_TASK DESCRIPTION_
Go through the entries below and copy every line that holds the word "cone".

(Coordinate-based change listings)
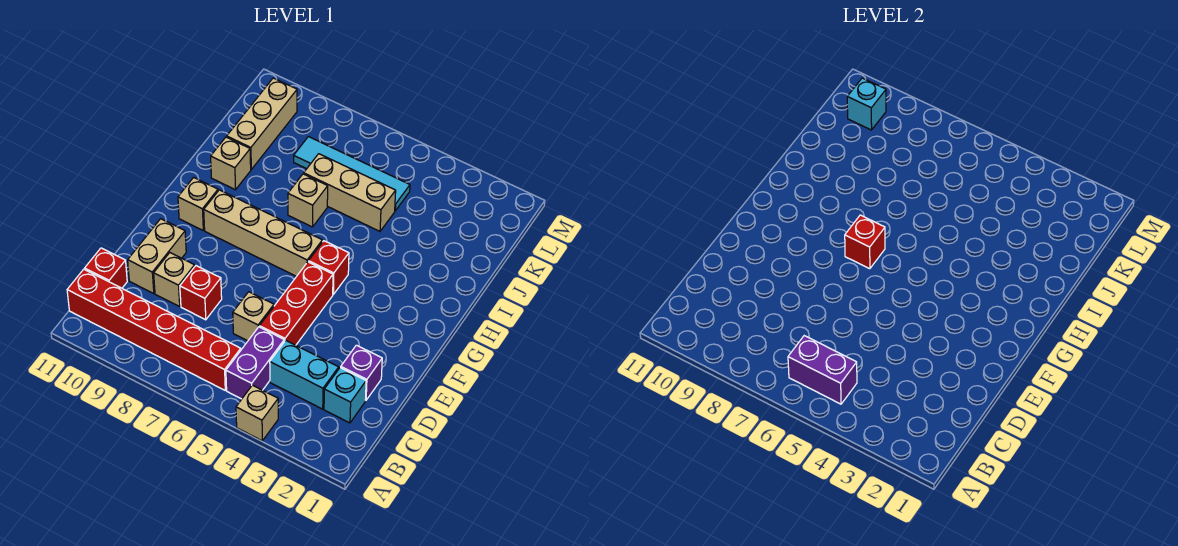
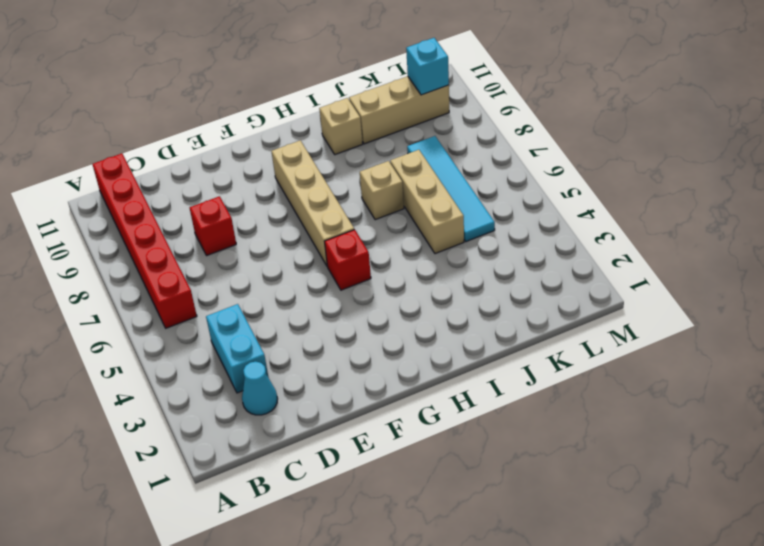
cyan cone C2 level 1 -> cyan brick C2 level 1
none -> tan brick A4 level 1
none -> purple brick B5:C5 level 1
none -> red brick C11 level 1

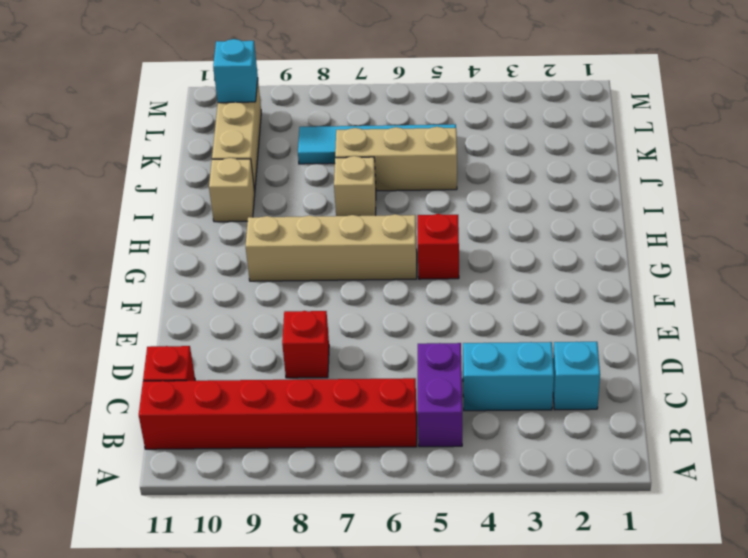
none -> tan brick A4 level 1
none -> purple brick D2 level 1
none -> red brick D5:F5 level 1

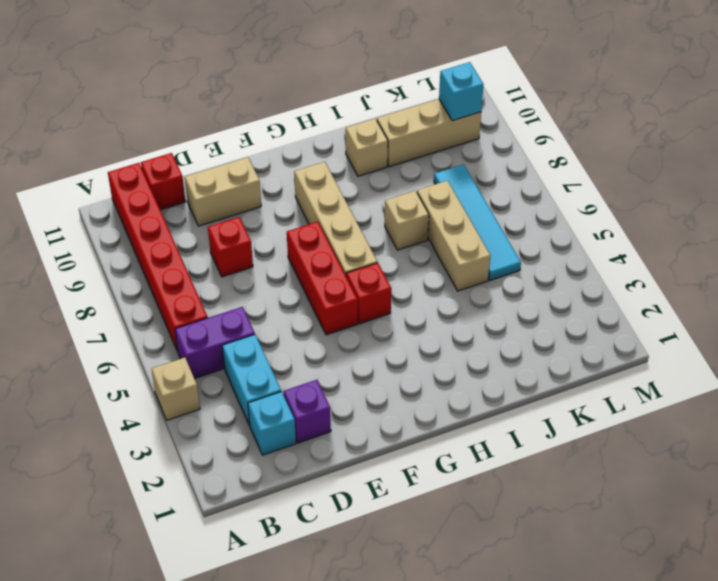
red brick F5:F7 level 1 -> red brick D5:F5 level 1
none -> tan brick D6 level 1
none -> tan brick D9 level 1
none -> tan brick G10 level 1

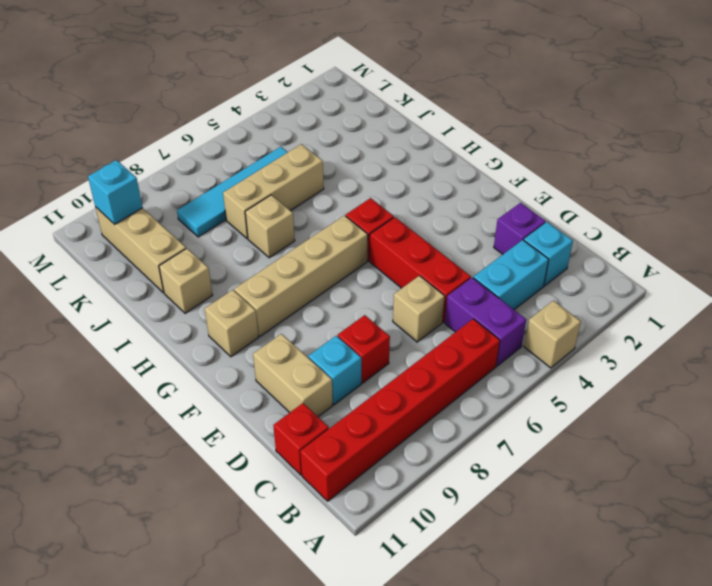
cyan brick D9 level 1 -> tan brick D9 level 1
none -> purple brick B5:B6 level 2
none -> red brick G7 level 2

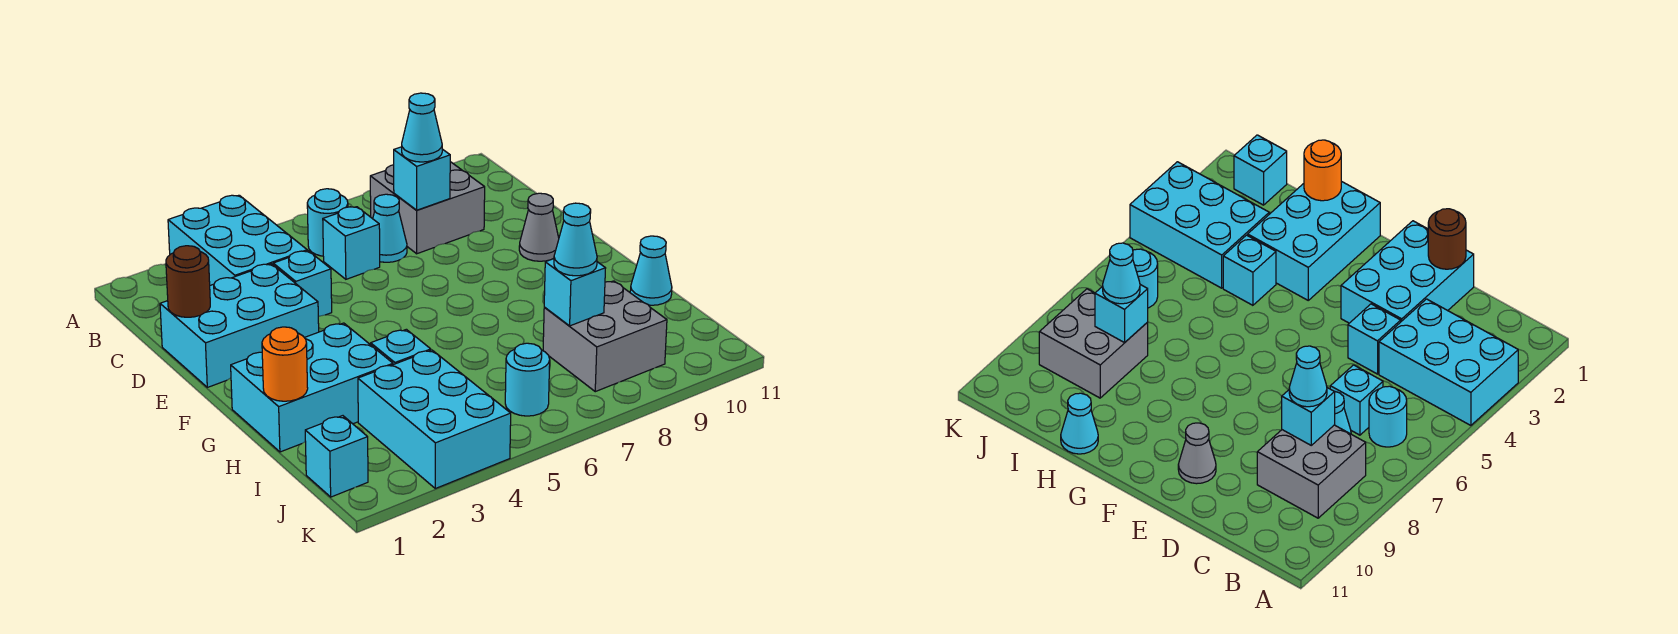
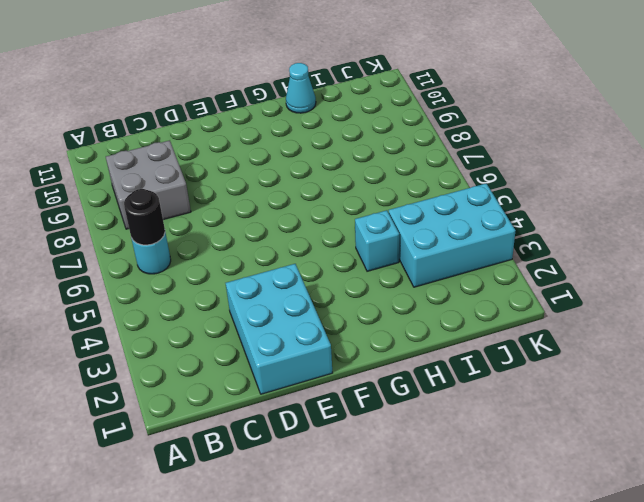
black round brick B6 level 2 -> none
none -> cyan brick A3:C4 level 1
none -> cyan brick C6 level 1
none -> cyan cone C7 level 1

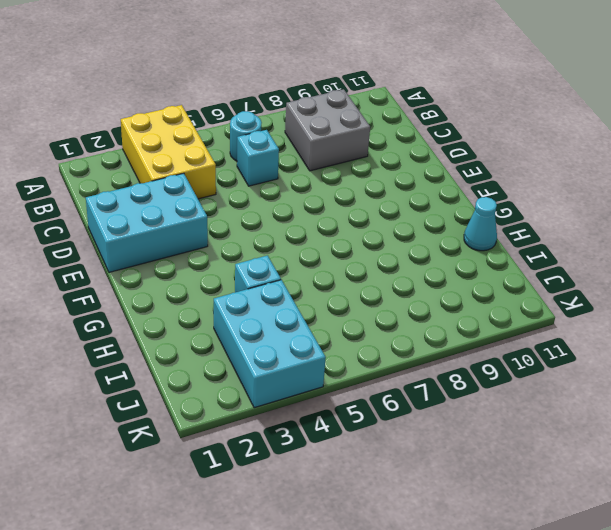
yellow brick A3:C4 level 1 -> cyan brick A3:C4 level 1
none -> cyan cone C7 level 1
none -> cyan brick D4 level 1
none -> grey cone E10 level 1

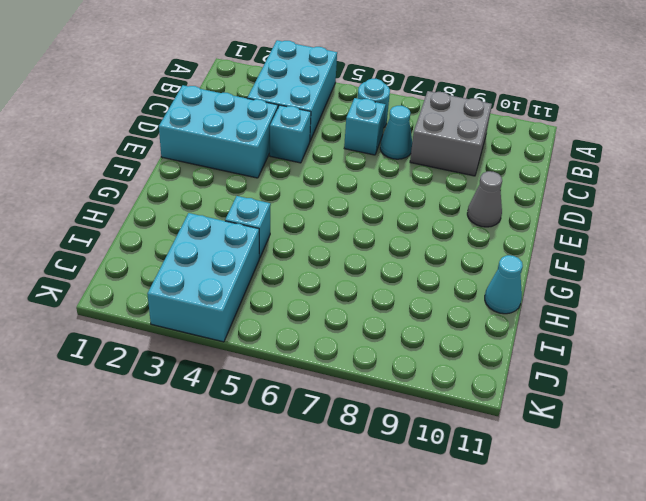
none -> cyan brick G1:H3 level 1
none -> grey brick I8:J9 level 1
none -> cyan brick J1 level 1

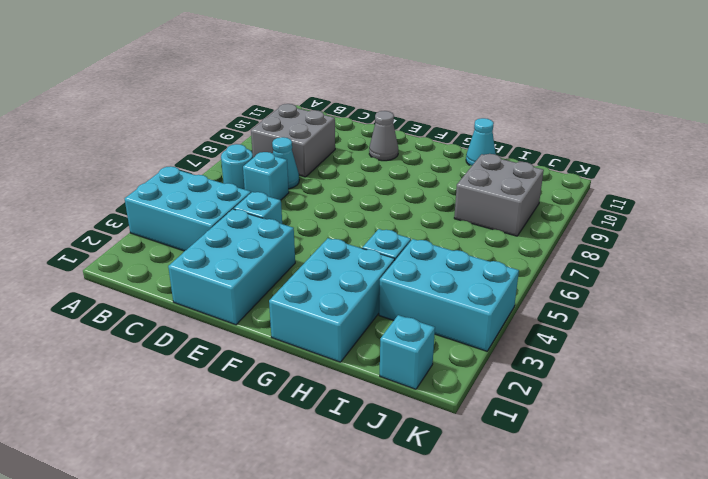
none -> cyan round brick J6 level 1
none -> cyan brick C8 level 2
none -> brown round brick D1 level 2

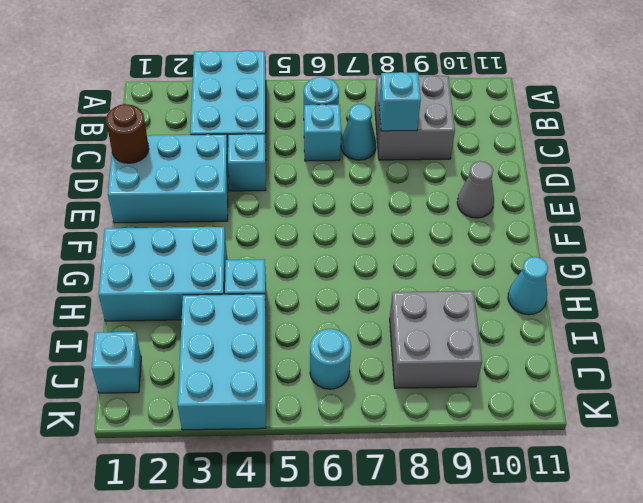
none -> orange round brick H1 level 2
none -> cyan brick I8 level 2
none -> cyan cone C8 level 3

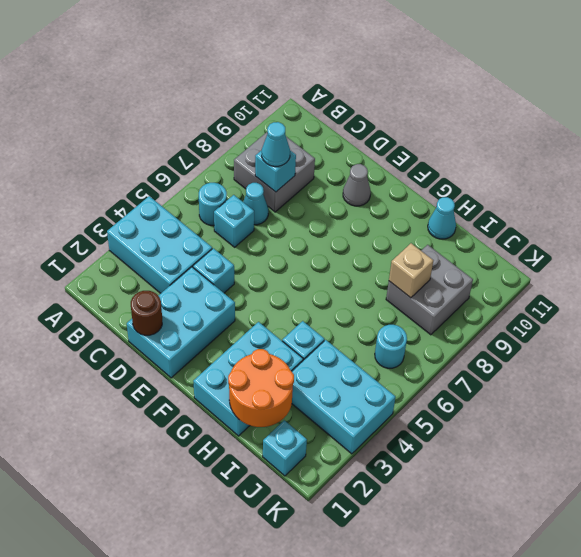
orange round brick H1:I2 level 2 -> orange round brick H1 level 2
tan brick I8 level 2 -> cyan brick I8 level 2
none -> cyan cone I8 level 3

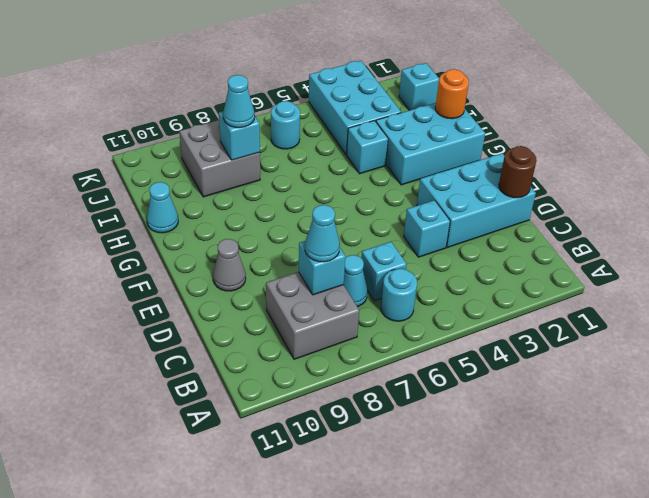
none -> cyan brick A3:C4 level 1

_YOUR SOLUTION_
cyan cone C2 level 1 -> cyan brick C2 level 1
none -> cyan cone C7 level 1
none -> cyan cone C7 level 1
none -> grey cone E10 level 1
none -> cyan cone C8 level 3
none -> cyan cone I8 level 3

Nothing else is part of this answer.